Supplied data Start Marker

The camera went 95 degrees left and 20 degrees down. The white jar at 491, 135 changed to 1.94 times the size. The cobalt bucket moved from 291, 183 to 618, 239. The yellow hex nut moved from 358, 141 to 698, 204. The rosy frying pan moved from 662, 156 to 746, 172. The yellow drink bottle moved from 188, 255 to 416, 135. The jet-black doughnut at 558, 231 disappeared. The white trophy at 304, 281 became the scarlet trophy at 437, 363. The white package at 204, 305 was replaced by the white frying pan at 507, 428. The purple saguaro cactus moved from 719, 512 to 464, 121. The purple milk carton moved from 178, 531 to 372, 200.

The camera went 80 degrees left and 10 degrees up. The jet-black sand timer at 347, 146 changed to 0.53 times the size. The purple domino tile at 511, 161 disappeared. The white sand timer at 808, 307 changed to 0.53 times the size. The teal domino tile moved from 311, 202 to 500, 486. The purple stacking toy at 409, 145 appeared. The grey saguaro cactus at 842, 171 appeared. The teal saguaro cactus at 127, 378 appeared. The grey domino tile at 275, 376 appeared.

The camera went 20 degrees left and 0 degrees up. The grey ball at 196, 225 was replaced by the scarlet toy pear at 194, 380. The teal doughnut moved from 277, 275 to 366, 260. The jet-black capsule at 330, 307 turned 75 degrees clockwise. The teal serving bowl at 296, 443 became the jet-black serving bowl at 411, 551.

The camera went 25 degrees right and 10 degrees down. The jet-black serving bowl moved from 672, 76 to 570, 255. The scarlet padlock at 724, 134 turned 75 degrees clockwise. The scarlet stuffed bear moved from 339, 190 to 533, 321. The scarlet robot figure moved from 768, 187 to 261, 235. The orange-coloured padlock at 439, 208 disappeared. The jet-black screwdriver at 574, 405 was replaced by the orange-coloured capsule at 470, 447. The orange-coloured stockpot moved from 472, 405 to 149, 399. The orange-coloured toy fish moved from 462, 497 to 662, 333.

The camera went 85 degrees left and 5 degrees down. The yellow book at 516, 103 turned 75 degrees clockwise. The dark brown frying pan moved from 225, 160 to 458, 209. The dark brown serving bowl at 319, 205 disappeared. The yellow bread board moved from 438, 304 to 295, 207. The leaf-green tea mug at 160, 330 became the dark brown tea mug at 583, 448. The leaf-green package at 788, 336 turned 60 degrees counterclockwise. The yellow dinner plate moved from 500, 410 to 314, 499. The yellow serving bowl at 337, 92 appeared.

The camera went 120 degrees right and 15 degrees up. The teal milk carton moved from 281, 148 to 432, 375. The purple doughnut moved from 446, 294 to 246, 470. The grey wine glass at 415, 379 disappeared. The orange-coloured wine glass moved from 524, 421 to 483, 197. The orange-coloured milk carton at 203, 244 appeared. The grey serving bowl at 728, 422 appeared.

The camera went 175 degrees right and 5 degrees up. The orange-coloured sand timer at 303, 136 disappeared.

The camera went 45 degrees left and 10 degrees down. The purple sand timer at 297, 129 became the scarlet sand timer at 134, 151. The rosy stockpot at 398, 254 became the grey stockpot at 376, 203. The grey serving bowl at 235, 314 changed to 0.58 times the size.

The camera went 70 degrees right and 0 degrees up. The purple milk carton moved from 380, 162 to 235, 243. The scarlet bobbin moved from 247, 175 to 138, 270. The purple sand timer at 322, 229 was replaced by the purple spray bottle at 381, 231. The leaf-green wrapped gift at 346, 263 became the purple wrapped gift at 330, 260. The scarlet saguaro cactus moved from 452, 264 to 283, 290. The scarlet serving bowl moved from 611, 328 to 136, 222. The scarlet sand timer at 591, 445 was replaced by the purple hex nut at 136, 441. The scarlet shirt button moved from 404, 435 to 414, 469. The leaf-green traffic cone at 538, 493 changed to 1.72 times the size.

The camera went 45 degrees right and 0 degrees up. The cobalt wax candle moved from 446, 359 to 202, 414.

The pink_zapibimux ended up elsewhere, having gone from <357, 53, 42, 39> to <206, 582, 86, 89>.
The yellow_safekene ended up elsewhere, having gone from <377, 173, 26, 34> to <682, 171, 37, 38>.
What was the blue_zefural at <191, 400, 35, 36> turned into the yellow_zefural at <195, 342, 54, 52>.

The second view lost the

Supplied data End Marker

## What you are asked to do
Pull out every line above that holds the word "gone".

## Solution
The pink_zapibimux ended up elsewhere, having gone from <357, 53, 42, 39> to <206, 582, 86, 89>.
The yellow_safekene ended up elsewhere, having gone from <377, 173, 26, 34> to <682, 171, 37, 38>.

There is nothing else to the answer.